» Problem to work on
Each line of the data must reappear exactly in your answer, with no images included.

*** Opening Records for processing ***

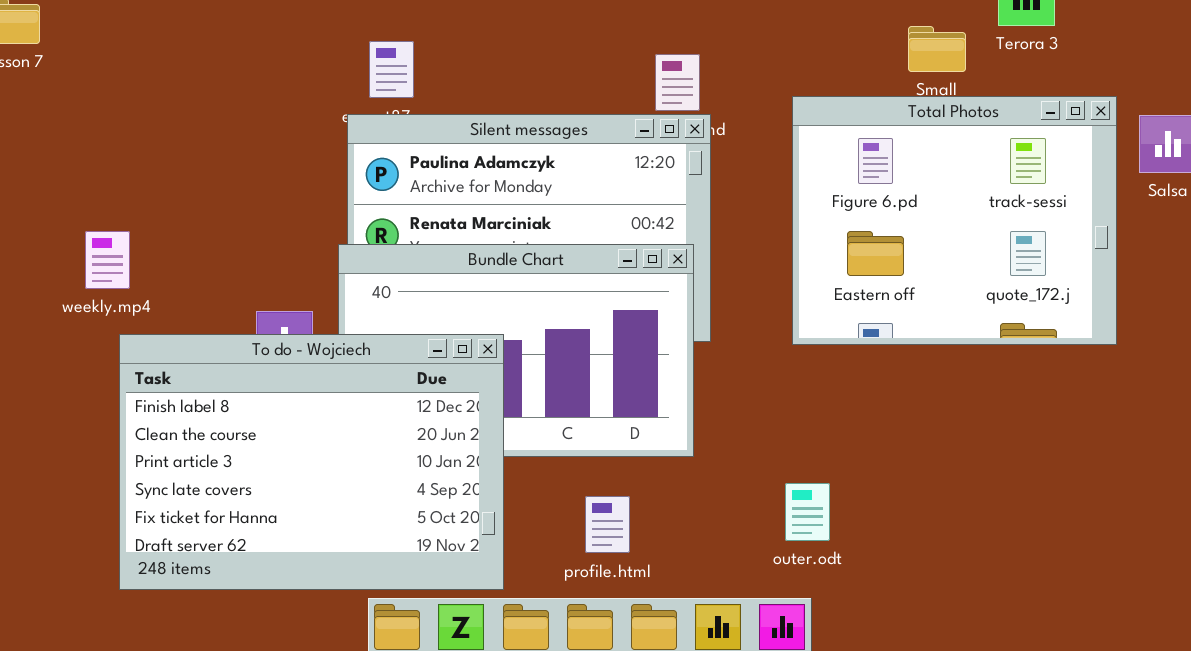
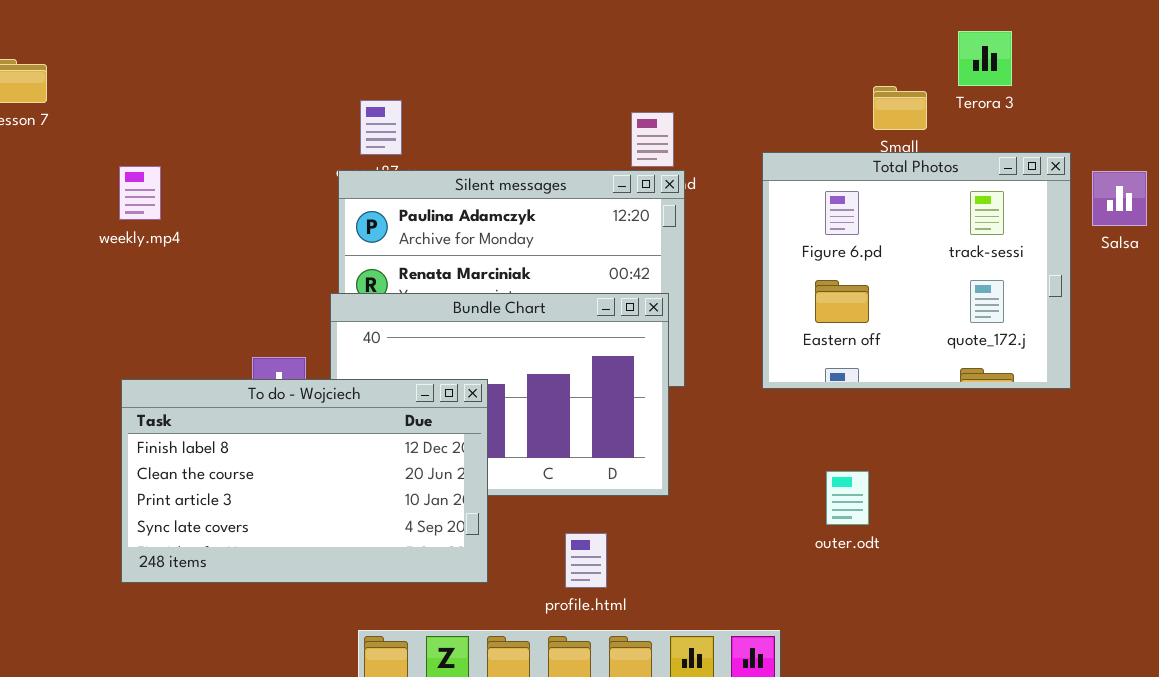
weekly.mp4: [85,231,130,289] -> [119,166,161,220], moved
To do - Wojciech: [119,334,504,590] -> [121,379,488,583], resized
outer.odt: [785,483,830,541] -> [826,471,869,525], moved

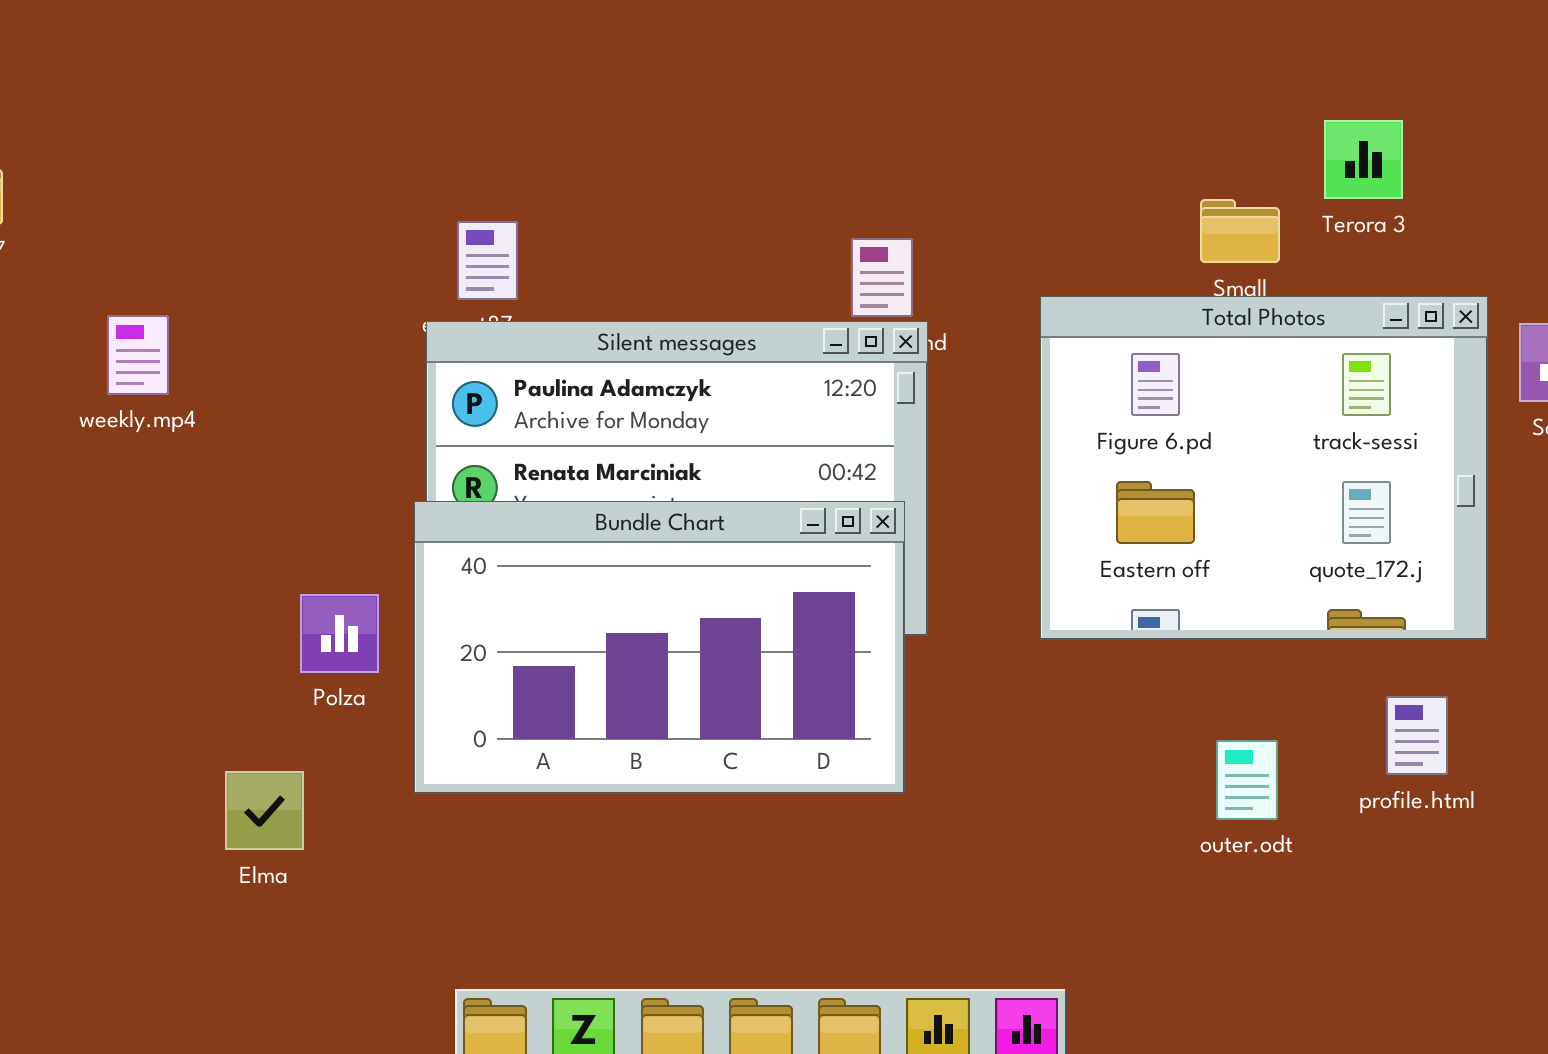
To do - Wojciech: [121,379,488,583] -> none, closed
outer.odt: [826,471,869,525] -> [1216,740,1278,820], moved
profile.html: [565,533,607,588] -> [1386,696,1448,775], moved

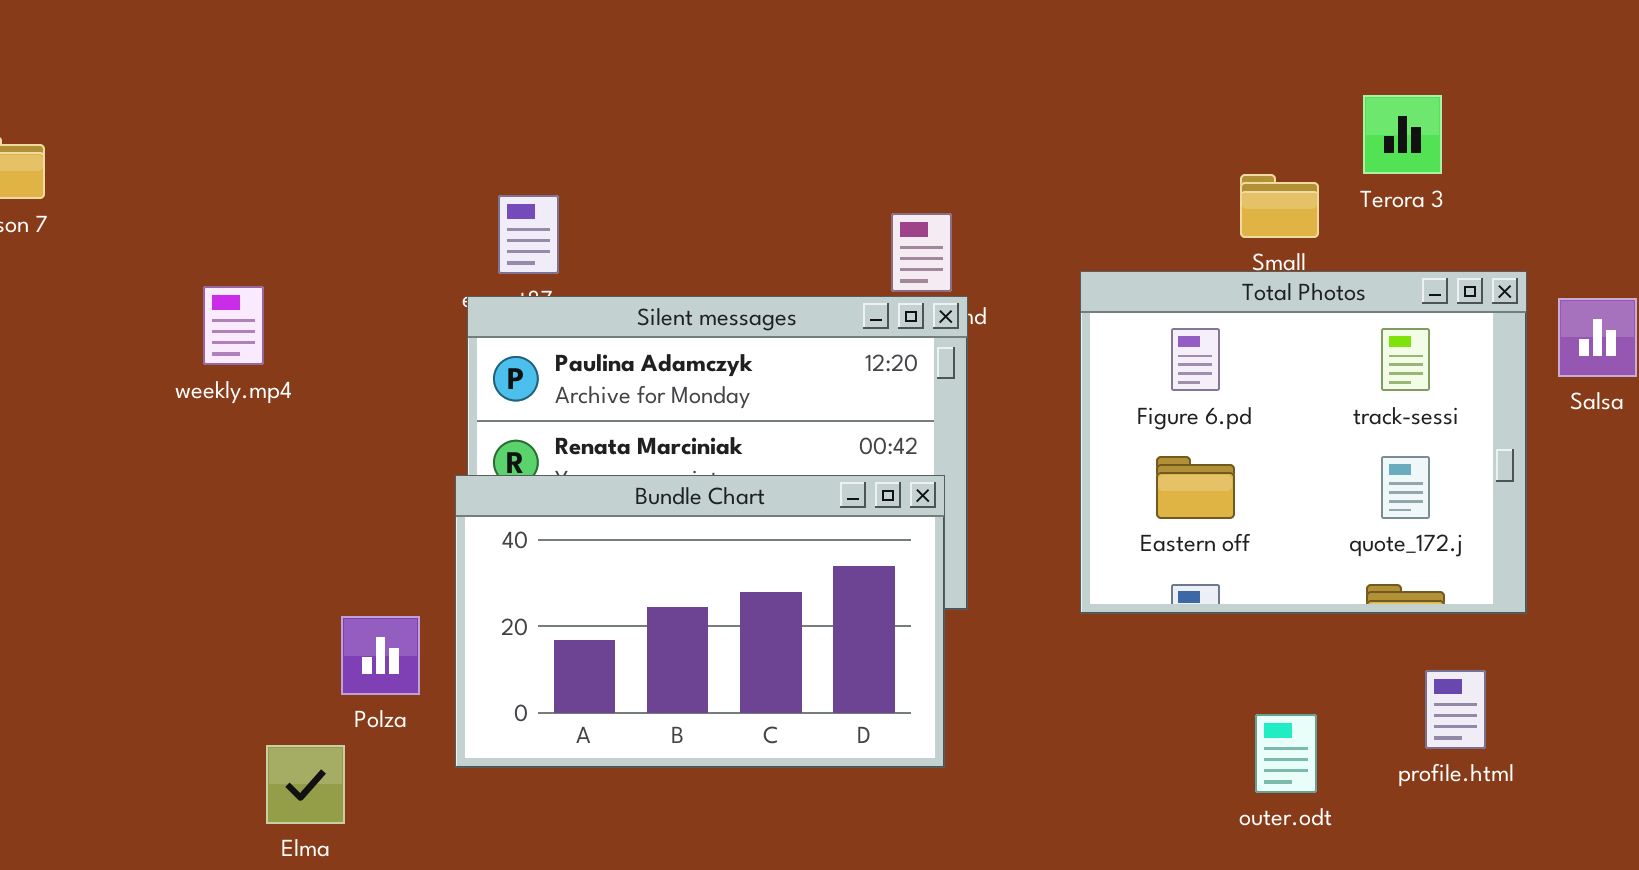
weekly.mp4: [107,315,169,395] -> [203,286,264,365], moved
Polza: [300,594,379,673] -> [341,616,420,695], moved

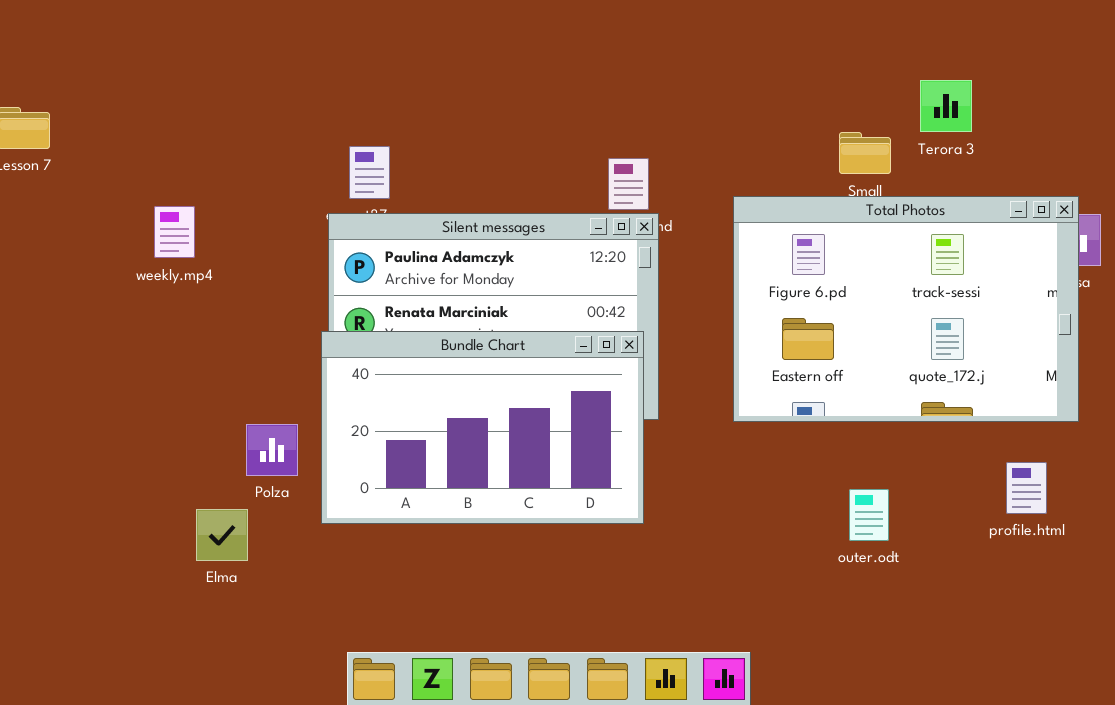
Total Photos: [1080,271,1527,614] -> [733,196,1079,422], resized
profile.html: [1425,670,1486,749] -> [1006,462,1047,514], moved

*** Closing Records for processing ***

» Solved problem
weekly.mp4: [85,231,130,289] -> [119,166,161,220], moved
To do - Wojciech: [119,334,504,590] -> [121,379,488,583], resized
outer.odt: [785,483,830,541] -> [826,471,869,525], moved

To do - Wojciech: [121,379,488,583] -> none, closed
outer.odt: [826,471,869,525] -> [1216,740,1278,820], moved
profile.html: [565,533,607,588] -> [1386,696,1448,775], moved

weekly.mp4: [107,315,169,395] -> [203,286,264,365], moved
Polza: [300,594,379,673] -> [341,616,420,695], moved

Total Photos: [1080,271,1527,614] -> [733,196,1079,422], resized
profile.html: [1425,670,1486,749] -> [1006,462,1047,514], moved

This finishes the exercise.